Extracted data
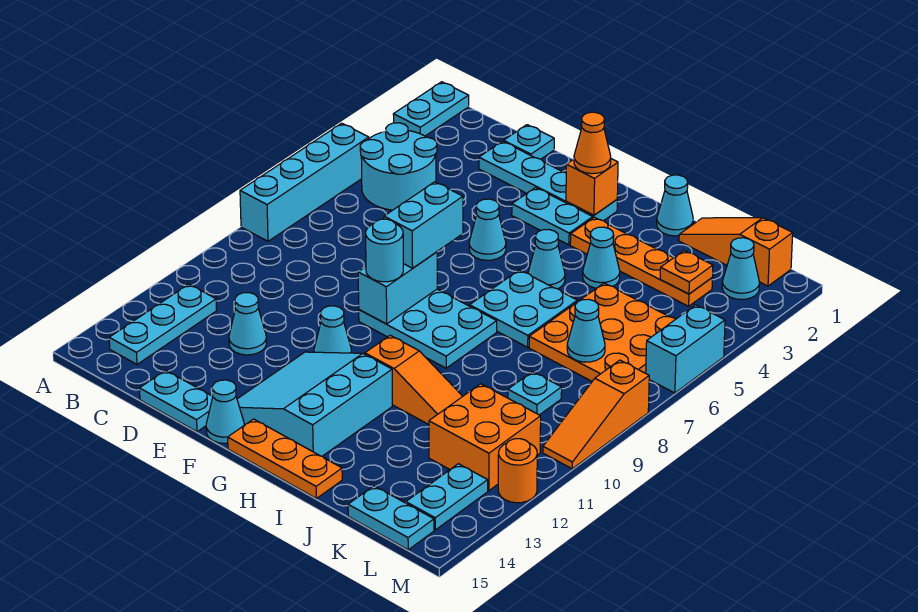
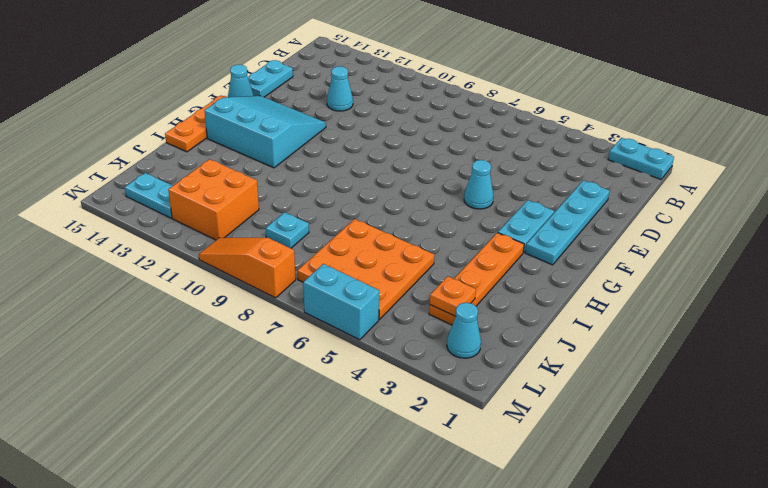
none -> cyan brick A5:A8 level 1
none -> cyan round brick B4:C5 level 1
none -> cyan plate B12:B14 level 1
none -> cyan plate D1 level 1

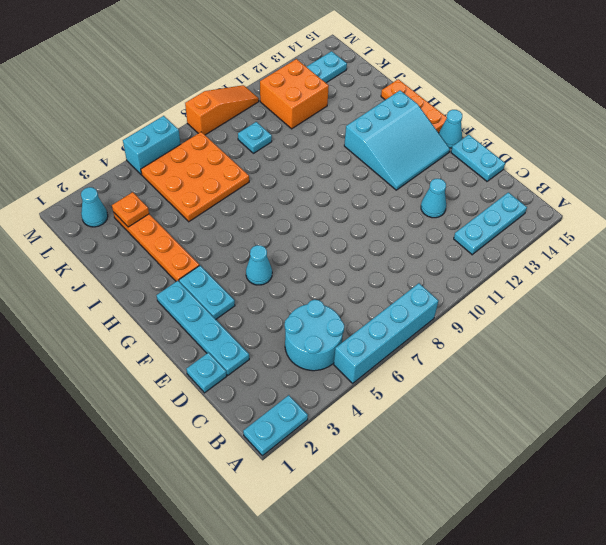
none -> cyan plate F8:H9 level 1
none -> cyan cone F11 level 1
none -> cyan cone H5 level 1
none -> cyan plate H6:I7 level 1

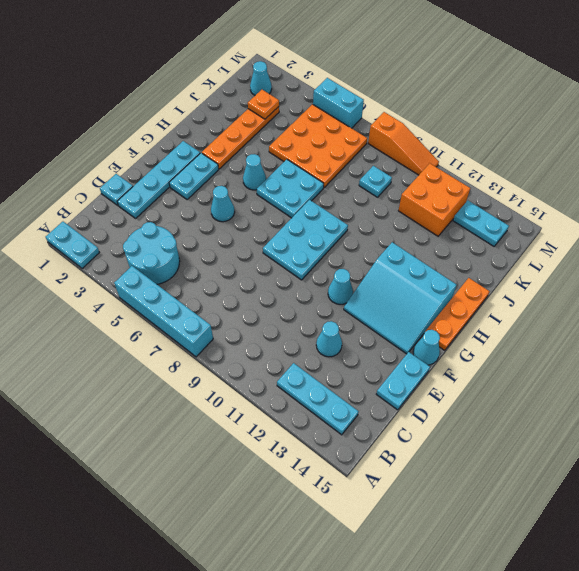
none -> orange slope H11:J11 level 1 top H
none -> cyan cone I1 level 1
none -> cyan cone I4 level 1
none -> orange slope J1:L1 level 1 top L

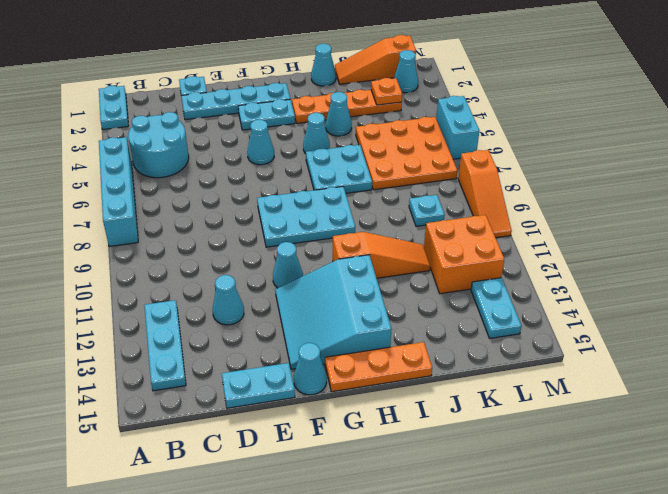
none -> cyan plate K15:L15 level 1
none -> orange round brick M12 level 1
none -> cyan brick F8:F9 level 2
none -> orange brick G2 level 2

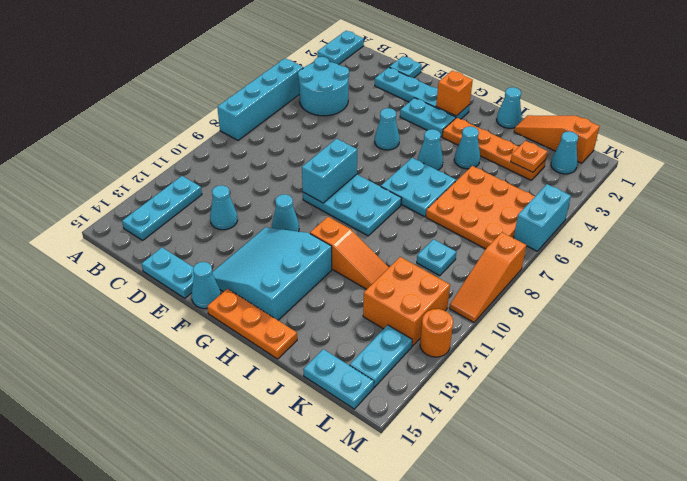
none -> cyan cone K7 level 2
none -> cyan brick F7:F8 level 3
none -> cyan round brick F9 level 3
none -> orange cone G2 level 3

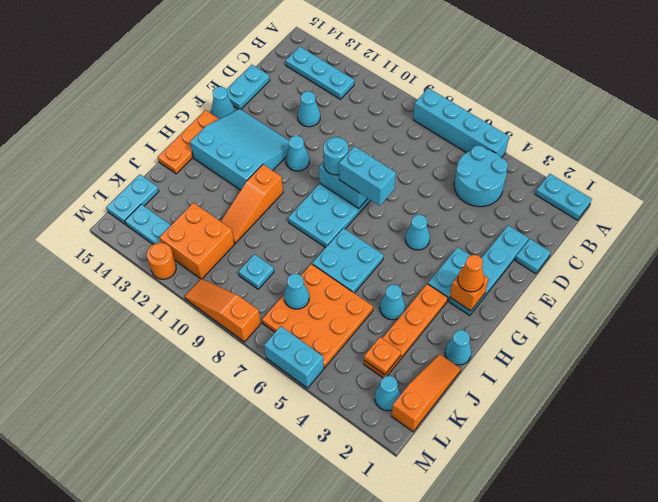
none -> cyan cone H5 level 1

Work request
Pictures don't belong in the copy. Retype exactly the lines from the one with "none -> cyan plate F8:H9 level 1" through the last line of the records.

Task response
none -> cyan plate F8:H9 level 1
none -> cyan cone F11 level 1
none -> cyan cone H5 level 1
none -> cyan plate H6:I7 level 1

none -> orange slope H11:J11 level 1 top H
none -> cyan cone I1 level 1
none -> cyan cone I4 level 1
none -> orange slope J1:L1 level 1 top L

none -> cyan plate K15:L15 level 1
none -> orange round brick M12 level 1
none -> cyan brick F8:F9 level 2
none -> orange brick G2 level 2

none -> cyan cone K7 level 2
none -> cyan brick F7:F8 level 3
none -> cyan round brick F9 level 3
none -> orange cone G2 level 3

none -> cyan cone H5 level 1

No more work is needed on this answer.